------ DATA FOR REVIEW ------
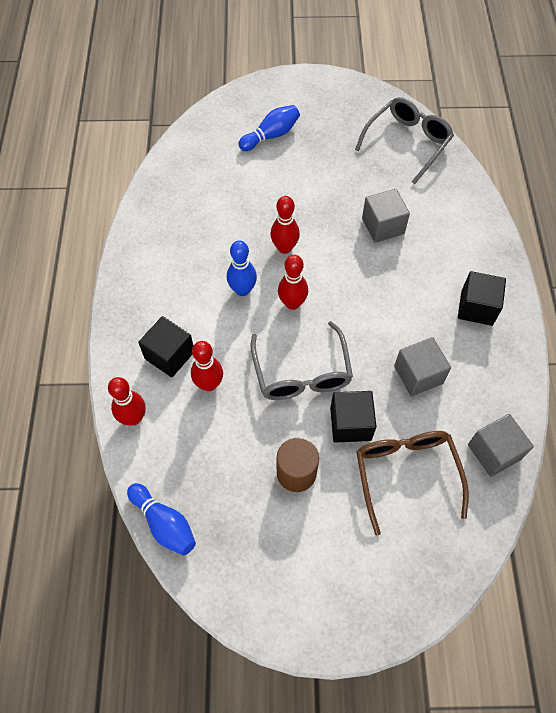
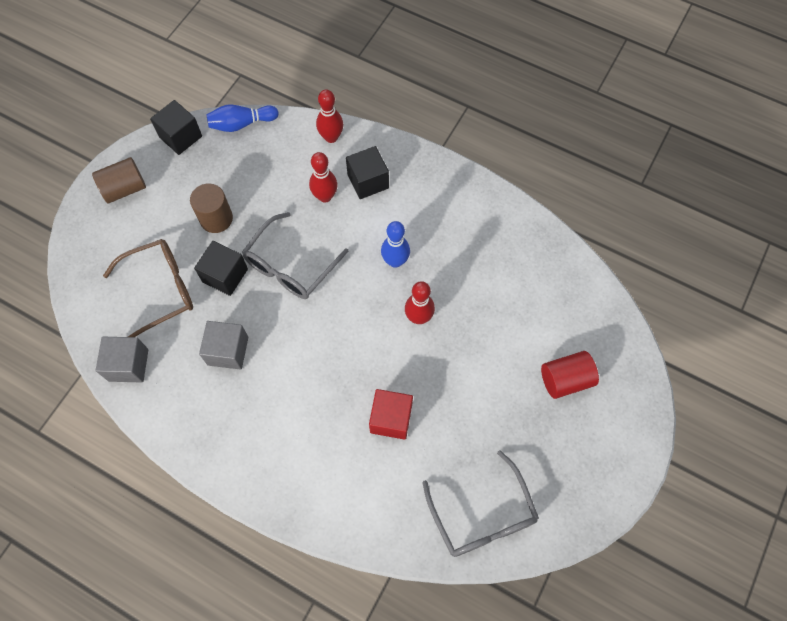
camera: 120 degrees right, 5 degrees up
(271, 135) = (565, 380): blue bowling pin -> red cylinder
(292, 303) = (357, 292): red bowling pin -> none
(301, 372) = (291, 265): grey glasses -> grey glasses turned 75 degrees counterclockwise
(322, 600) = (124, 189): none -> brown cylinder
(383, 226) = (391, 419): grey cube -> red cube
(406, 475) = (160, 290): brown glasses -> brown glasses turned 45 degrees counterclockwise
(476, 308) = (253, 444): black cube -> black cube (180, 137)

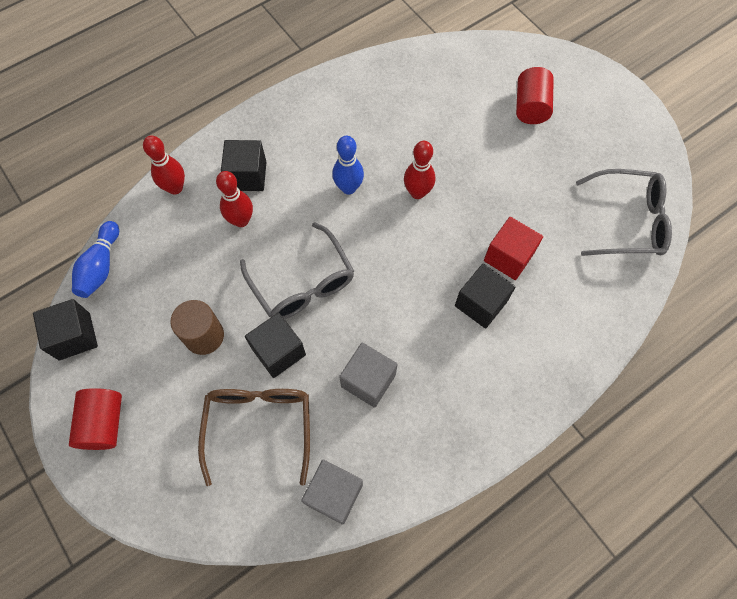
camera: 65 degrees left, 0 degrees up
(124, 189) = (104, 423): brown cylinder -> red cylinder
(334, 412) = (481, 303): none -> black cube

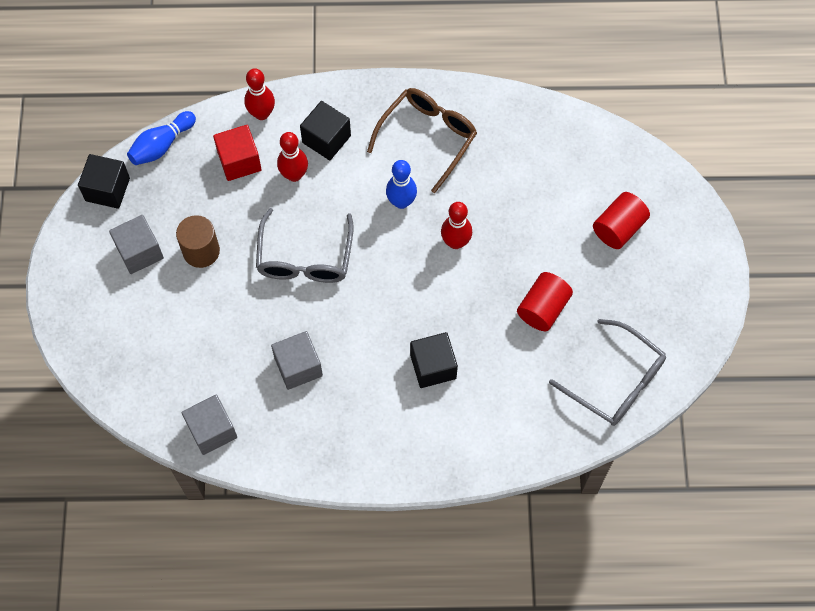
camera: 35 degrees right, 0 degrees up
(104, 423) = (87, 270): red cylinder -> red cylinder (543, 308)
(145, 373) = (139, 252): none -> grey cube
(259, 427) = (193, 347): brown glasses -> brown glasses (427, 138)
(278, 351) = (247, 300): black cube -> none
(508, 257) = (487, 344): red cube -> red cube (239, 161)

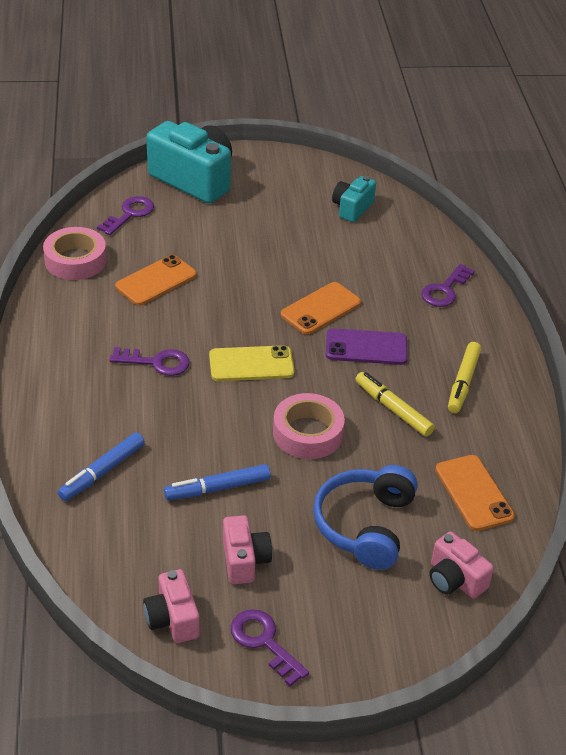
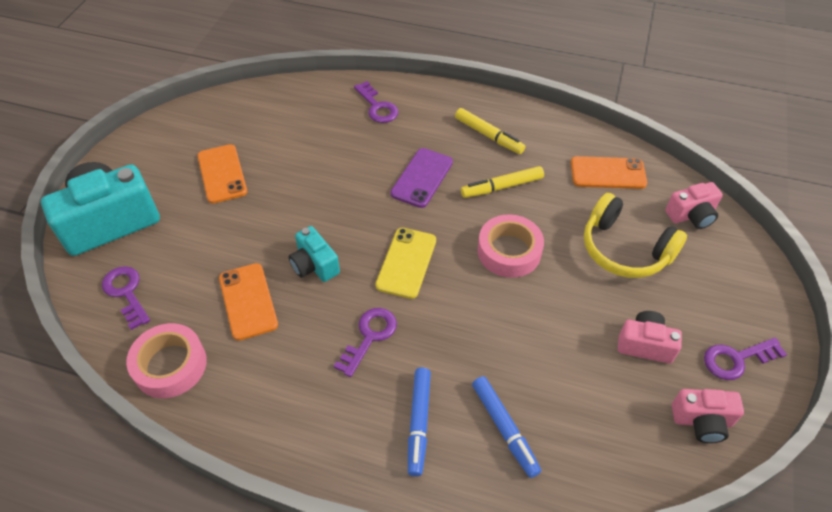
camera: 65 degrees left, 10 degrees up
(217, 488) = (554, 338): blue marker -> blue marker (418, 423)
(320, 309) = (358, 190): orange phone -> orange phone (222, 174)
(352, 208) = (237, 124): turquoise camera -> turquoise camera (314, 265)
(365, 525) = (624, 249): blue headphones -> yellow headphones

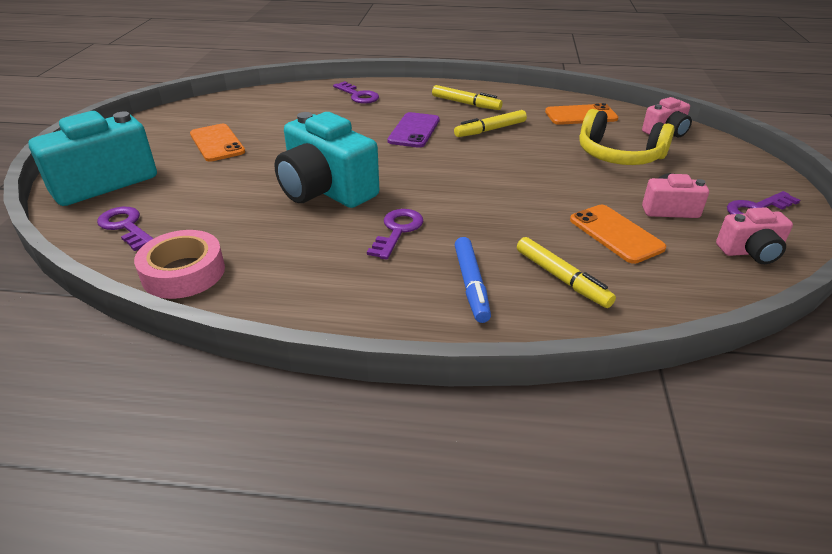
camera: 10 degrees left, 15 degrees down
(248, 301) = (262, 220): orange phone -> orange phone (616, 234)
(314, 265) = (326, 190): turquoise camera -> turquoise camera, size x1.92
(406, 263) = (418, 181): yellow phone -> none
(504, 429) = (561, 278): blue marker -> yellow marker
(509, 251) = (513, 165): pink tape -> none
------
------ DATA FOR REVIEW ------
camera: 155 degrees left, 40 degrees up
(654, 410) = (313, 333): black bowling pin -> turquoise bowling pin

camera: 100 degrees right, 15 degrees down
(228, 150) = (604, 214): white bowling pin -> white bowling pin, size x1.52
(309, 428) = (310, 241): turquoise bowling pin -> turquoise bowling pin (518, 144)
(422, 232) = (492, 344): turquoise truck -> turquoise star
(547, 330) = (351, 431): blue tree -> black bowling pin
------
## EXERCISE DESCRIPTION
Using the data above, give again exactly the lines starting at the one holding "camera: 120 degrees right, 5 degrees up" and ending at the one holding "camera: 35 degrees right, 0 degrees up", inclusive, and nothing more. Omit the pictures.

## RESPONSE BELOW
camera: 120 degrees right, 5 degrees up
(271, 135) = (565, 380): blue bowling pin -> red cylinder
(292, 303) = (357, 292): red bowling pin -> none
(301, 372) = (291, 265): grey glasses -> grey glasses turned 75 degrees counterclockwise
(322, 600) = (124, 189): none -> brown cylinder
(383, 226) = (391, 419): grey cube -> red cube
(406, 475) = (160, 290): brown glasses -> brown glasses turned 45 degrees counterclockwise
(476, 308) = (253, 444): black cube -> black cube (180, 137)

camera: 65 degrees left, 0 degrees up
(124, 189) = (104, 423): brown cylinder -> red cylinder
(334, 412) = (481, 303): none -> black cube

camera: 35 degrees right, 0 degrees up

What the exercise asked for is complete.